### Exercise prompt
Your task is to restate the listing word for word without the pictures.

### Information provided
···

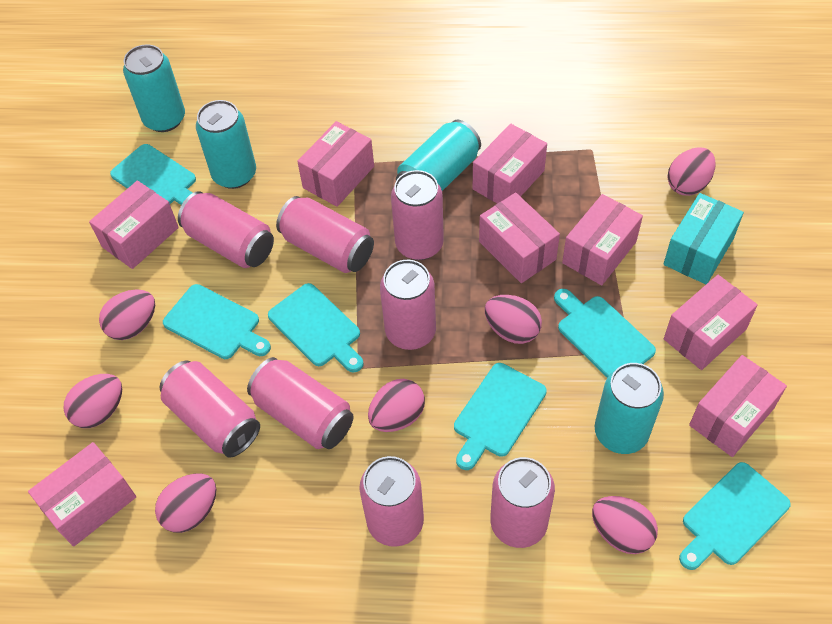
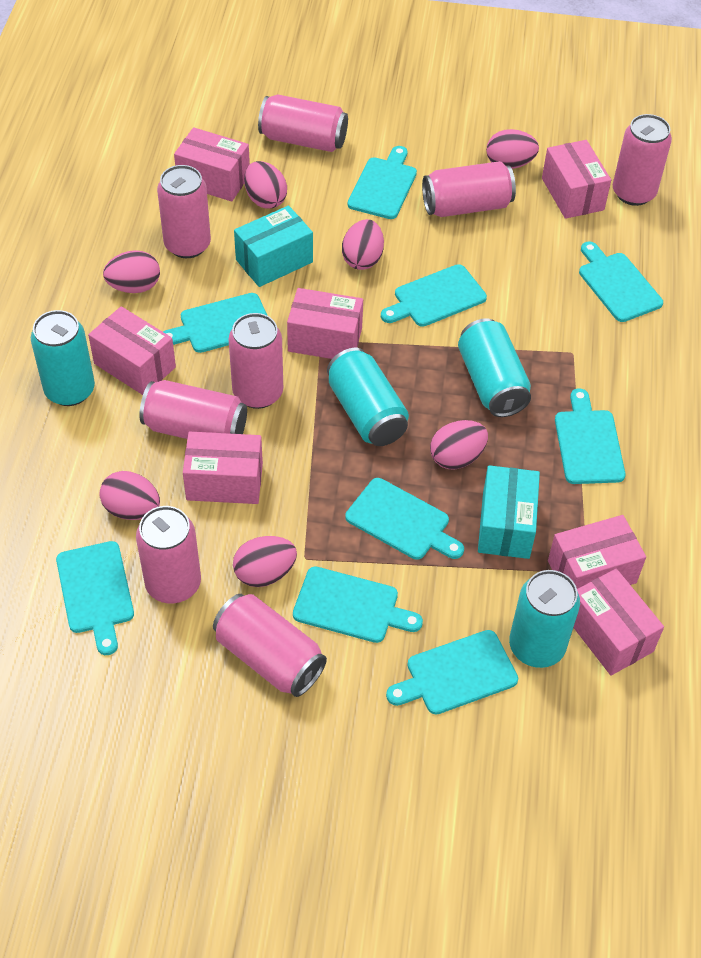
pink box: 8 -> 7
turquoise box: 1 -> 2
turquoise cutting board: 6 -> 9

···

### Reply to the exercise
pink box: 8 -> 7
turquoise box: 1 -> 2
turquoise cutting board: 6 -> 9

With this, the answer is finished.